Start of Materials provided

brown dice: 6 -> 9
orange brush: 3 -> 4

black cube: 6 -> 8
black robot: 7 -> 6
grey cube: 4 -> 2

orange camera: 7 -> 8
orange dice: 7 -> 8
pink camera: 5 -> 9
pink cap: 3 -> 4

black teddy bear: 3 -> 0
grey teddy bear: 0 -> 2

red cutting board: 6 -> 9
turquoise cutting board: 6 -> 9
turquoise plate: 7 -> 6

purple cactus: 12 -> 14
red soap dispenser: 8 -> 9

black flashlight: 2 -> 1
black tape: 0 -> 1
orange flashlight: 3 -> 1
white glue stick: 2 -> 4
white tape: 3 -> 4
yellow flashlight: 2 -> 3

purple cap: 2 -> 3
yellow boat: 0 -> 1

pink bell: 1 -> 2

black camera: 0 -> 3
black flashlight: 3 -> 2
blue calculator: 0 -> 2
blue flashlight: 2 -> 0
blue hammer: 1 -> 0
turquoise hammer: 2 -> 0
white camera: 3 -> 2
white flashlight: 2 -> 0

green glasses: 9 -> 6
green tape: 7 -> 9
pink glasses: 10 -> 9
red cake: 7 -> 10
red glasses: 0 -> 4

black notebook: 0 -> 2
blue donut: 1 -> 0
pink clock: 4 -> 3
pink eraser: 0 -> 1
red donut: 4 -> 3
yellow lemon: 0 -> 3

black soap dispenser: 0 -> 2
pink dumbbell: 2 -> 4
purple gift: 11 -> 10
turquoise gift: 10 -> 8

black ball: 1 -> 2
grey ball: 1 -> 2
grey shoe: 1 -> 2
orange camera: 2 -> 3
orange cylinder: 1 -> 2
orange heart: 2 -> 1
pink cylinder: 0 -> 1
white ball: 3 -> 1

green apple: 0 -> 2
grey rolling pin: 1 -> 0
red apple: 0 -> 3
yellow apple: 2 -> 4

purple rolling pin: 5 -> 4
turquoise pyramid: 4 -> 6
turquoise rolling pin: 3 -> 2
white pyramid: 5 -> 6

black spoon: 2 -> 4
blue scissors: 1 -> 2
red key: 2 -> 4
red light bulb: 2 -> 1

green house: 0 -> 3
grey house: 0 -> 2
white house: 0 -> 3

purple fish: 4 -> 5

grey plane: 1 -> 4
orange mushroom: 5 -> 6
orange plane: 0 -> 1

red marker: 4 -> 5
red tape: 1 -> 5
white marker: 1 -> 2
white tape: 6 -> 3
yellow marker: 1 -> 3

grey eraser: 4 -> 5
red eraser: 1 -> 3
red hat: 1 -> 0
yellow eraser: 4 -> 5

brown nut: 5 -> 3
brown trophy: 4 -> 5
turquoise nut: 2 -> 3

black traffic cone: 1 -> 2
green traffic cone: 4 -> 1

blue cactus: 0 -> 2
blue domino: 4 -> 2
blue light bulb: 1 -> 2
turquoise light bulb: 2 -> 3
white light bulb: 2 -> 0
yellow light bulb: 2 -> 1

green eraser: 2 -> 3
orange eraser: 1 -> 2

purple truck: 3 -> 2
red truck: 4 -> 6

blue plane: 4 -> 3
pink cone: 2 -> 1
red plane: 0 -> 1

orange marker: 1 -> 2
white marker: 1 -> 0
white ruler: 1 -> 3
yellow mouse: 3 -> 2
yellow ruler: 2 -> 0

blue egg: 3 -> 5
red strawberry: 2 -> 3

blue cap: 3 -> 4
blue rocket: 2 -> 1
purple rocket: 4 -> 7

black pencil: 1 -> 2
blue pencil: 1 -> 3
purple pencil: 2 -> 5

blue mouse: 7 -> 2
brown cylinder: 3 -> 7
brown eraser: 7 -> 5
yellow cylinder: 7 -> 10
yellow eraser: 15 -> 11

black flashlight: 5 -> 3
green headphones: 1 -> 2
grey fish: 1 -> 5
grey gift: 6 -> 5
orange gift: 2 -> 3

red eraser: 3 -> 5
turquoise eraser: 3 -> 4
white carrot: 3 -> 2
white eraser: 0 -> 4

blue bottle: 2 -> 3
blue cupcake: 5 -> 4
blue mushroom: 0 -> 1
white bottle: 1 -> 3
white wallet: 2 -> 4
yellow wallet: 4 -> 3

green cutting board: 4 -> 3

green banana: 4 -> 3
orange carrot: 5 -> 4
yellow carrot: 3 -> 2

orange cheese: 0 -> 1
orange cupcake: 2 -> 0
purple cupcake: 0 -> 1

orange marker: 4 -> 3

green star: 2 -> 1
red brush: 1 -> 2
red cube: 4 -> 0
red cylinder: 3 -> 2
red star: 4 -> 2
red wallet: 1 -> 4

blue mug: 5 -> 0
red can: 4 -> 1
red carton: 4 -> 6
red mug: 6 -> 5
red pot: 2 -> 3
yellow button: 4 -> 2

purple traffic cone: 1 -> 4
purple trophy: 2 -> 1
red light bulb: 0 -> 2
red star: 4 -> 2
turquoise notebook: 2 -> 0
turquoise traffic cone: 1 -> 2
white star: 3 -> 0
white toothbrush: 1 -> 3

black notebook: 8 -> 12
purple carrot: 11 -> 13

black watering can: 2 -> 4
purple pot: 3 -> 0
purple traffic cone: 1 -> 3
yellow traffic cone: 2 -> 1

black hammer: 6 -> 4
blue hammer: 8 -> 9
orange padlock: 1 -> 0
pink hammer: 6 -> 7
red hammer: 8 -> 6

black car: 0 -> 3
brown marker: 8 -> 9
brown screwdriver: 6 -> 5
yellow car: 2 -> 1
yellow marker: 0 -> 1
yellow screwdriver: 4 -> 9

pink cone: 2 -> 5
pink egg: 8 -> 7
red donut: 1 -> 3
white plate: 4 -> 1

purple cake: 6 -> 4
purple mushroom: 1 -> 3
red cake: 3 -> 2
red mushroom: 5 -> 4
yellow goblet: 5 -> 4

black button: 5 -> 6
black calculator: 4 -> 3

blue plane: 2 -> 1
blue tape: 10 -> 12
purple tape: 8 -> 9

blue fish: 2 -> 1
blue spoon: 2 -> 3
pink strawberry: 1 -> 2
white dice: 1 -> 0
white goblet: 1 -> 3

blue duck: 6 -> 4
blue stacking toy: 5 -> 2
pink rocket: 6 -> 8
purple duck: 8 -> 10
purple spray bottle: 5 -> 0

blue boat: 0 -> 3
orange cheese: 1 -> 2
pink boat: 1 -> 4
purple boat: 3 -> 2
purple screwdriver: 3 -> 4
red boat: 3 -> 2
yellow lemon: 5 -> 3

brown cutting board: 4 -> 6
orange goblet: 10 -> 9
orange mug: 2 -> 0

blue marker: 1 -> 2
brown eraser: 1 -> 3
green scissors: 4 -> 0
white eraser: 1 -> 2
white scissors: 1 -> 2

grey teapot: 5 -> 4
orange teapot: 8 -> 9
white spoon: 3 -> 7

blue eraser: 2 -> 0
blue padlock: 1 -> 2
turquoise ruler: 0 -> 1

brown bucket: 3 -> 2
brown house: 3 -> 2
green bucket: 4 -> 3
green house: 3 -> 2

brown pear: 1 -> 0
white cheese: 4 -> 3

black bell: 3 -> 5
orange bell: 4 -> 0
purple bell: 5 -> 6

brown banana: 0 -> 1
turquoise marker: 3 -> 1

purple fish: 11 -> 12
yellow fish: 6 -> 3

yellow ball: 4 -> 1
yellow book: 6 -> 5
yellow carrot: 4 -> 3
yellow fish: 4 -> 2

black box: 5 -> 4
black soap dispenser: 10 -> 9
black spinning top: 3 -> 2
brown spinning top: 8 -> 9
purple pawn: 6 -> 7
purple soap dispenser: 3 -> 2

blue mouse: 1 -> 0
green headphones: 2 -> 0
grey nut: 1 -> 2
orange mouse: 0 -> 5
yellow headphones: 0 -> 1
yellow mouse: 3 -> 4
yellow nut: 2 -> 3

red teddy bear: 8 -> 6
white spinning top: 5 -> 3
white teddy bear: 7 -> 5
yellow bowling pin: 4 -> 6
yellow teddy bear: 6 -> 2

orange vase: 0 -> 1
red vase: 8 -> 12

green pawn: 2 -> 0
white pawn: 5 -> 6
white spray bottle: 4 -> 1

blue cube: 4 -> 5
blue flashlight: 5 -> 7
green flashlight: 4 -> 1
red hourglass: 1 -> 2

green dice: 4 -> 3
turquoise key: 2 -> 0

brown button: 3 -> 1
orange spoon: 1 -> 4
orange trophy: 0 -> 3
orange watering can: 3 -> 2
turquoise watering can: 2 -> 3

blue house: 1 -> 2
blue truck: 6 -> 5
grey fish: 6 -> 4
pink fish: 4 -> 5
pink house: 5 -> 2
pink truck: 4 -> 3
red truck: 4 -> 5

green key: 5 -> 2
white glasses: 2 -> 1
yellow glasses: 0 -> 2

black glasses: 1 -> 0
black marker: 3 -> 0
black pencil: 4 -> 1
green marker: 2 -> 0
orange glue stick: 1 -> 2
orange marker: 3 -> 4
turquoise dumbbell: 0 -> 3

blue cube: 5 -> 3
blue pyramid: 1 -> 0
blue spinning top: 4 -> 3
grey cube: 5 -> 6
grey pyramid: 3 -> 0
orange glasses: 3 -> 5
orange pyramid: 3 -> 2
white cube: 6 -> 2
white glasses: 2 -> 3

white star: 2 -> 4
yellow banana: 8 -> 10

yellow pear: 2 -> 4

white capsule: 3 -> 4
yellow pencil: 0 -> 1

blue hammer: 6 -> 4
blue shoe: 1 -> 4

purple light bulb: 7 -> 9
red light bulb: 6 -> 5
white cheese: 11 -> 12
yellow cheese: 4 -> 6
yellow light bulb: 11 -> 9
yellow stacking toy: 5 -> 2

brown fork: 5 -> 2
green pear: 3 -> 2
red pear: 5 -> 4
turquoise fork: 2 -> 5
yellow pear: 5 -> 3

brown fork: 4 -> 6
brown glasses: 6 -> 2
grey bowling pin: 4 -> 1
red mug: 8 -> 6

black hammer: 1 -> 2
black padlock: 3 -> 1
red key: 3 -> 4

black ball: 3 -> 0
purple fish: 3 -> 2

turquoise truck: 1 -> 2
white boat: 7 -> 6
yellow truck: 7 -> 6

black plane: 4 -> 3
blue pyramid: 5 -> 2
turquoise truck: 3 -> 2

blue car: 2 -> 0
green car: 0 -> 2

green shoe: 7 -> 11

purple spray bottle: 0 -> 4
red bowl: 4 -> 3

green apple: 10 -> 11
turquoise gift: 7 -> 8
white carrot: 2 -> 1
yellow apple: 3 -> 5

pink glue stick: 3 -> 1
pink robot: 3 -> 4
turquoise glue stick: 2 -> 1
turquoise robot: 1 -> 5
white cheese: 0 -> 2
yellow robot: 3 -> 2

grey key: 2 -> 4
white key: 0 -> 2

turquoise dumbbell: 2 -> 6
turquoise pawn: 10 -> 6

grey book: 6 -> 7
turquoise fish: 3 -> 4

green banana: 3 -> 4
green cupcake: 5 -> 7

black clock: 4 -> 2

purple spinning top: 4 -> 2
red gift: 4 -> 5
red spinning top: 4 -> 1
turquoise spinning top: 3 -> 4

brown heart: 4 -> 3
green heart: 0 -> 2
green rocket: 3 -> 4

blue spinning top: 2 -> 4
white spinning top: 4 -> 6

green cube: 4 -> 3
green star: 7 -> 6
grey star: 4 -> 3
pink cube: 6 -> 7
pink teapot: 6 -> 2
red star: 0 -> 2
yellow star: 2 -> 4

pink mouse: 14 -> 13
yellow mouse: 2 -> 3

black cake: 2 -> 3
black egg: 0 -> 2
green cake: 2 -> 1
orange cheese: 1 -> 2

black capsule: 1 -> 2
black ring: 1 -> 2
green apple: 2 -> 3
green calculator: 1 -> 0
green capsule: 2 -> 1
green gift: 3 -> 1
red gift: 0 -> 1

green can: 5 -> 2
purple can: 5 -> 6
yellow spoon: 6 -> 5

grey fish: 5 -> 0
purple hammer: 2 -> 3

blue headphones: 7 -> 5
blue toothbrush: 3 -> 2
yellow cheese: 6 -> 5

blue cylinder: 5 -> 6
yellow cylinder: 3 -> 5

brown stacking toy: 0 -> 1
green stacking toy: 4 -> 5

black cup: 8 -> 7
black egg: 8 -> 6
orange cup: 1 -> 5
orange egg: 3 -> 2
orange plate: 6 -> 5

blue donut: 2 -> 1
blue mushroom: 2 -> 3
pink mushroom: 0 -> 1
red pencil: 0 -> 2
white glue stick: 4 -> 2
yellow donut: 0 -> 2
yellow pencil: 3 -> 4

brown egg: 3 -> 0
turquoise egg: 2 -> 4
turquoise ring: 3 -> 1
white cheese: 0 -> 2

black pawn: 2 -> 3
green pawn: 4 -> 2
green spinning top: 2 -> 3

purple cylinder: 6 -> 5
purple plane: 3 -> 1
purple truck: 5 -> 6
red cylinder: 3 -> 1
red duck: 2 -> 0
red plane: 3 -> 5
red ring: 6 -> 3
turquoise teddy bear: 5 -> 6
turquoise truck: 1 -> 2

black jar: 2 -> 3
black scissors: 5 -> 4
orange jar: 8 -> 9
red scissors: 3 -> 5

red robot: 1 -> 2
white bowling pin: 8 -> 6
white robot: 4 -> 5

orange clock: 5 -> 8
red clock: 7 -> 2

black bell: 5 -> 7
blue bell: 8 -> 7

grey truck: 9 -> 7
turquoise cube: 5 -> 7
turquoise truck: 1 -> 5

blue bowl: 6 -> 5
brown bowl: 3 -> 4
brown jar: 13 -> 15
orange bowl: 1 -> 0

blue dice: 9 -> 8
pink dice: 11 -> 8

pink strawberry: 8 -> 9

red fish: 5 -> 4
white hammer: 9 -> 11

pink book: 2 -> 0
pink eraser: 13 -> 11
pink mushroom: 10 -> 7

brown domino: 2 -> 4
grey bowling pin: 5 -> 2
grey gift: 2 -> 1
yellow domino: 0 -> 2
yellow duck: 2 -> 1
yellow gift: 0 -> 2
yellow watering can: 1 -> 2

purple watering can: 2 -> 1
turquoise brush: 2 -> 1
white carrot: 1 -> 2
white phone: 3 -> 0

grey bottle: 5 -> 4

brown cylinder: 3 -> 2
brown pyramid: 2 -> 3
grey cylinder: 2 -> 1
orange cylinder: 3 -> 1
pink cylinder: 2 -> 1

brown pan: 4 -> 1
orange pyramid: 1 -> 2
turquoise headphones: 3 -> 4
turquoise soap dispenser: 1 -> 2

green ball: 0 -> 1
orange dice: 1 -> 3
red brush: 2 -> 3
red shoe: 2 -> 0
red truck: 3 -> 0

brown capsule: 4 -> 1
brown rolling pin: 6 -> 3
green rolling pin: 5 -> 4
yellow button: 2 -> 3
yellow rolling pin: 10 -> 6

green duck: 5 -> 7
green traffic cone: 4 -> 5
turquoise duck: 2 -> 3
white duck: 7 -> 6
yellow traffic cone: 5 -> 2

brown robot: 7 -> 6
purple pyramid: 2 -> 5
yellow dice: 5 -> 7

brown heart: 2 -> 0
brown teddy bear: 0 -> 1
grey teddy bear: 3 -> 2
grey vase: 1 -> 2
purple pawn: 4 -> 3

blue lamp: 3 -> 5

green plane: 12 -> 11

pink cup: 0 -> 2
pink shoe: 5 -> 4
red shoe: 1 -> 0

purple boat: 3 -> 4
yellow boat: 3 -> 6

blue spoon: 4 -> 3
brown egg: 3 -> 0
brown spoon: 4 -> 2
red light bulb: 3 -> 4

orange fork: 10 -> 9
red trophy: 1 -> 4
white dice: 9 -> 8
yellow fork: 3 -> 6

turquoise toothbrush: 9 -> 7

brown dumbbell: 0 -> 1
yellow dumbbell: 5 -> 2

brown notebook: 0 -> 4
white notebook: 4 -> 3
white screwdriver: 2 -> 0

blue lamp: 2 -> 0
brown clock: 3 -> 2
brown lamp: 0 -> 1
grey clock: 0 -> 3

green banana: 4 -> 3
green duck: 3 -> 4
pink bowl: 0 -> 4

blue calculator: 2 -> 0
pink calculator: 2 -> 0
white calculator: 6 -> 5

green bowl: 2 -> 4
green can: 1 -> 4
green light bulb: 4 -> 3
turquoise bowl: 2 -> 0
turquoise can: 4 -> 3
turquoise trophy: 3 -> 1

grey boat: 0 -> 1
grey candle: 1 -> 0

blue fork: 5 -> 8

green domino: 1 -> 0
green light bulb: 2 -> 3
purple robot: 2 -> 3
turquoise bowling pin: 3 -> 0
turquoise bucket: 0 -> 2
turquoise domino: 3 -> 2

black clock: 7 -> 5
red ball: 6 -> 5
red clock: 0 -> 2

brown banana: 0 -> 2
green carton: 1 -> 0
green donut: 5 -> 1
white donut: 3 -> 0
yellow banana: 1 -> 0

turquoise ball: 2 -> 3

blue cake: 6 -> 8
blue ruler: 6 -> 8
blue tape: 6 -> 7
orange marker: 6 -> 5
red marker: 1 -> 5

End of Materials provided

* **Work order**
Output each line exactly, from the first line of the data down to the line that contains "red eraser: 1 -> 3", both included.

* **Output below**
brown dice: 6 -> 9
orange brush: 3 -> 4

black cube: 6 -> 8
black robot: 7 -> 6
grey cube: 4 -> 2

orange camera: 7 -> 8
orange dice: 7 -> 8
pink camera: 5 -> 9
pink cap: 3 -> 4

black teddy bear: 3 -> 0
grey teddy bear: 0 -> 2

red cutting board: 6 -> 9
turquoise cutting board: 6 -> 9
turquoise plate: 7 -> 6

purple cactus: 12 -> 14
red soap dispenser: 8 -> 9

black flashlight: 2 -> 1
black tape: 0 -> 1
orange flashlight: 3 -> 1
white glue stick: 2 -> 4
white tape: 3 -> 4
yellow flashlight: 2 -> 3

purple cap: 2 -> 3
yellow boat: 0 -> 1

pink bell: 1 -> 2

black camera: 0 -> 3
black flashlight: 3 -> 2
blue calculator: 0 -> 2
blue flashlight: 2 -> 0
blue hammer: 1 -> 0
turquoise hammer: 2 -> 0
white camera: 3 -> 2
white flashlight: 2 -> 0

green glasses: 9 -> 6
green tape: 7 -> 9
pink glasses: 10 -> 9
red cake: 7 -> 10
red glasses: 0 -> 4

black notebook: 0 -> 2
blue donut: 1 -> 0
pink clock: 4 -> 3
pink eraser: 0 -> 1
red donut: 4 -> 3
yellow lemon: 0 -> 3

black soap dispenser: 0 -> 2
pink dumbbell: 2 -> 4
purple gift: 11 -> 10
turquoise gift: 10 -> 8

black ball: 1 -> 2
grey ball: 1 -> 2
grey shoe: 1 -> 2
orange camera: 2 -> 3
orange cylinder: 1 -> 2
orange heart: 2 -> 1
pink cylinder: 0 -> 1
white ball: 3 -> 1

green apple: 0 -> 2
grey rolling pin: 1 -> 0
red apple: 0 -> 3
yellow apple: 2 -> 4

purple rolling pin: 5 -> 4
turquoise pyramid: 4 -> 6
turquoise rolling pin: 3 -> 2
white pyramid: 5 -> 6

black spoon: 2 -> 4
blue scissors: 1 -> 2
red key: 2 -> 4
red light bulb: 2 -> 1

green house: 0 -> 3
grey house: 0 -> 2
white house: 0 -> 3

purple fish: 4 -> 5

grey plane: 1 -> 4
orange mushroom: 5 -> 6
orange plane: 0 -> 1

red marker: 4 -> 5
red tape: 1 -> 5
white marker: 1 -> 2
white tape: 6 -> 3
yellow marker: 1 -> 3

grey eraser: 4 -> 5
red eraser: 1 -> 3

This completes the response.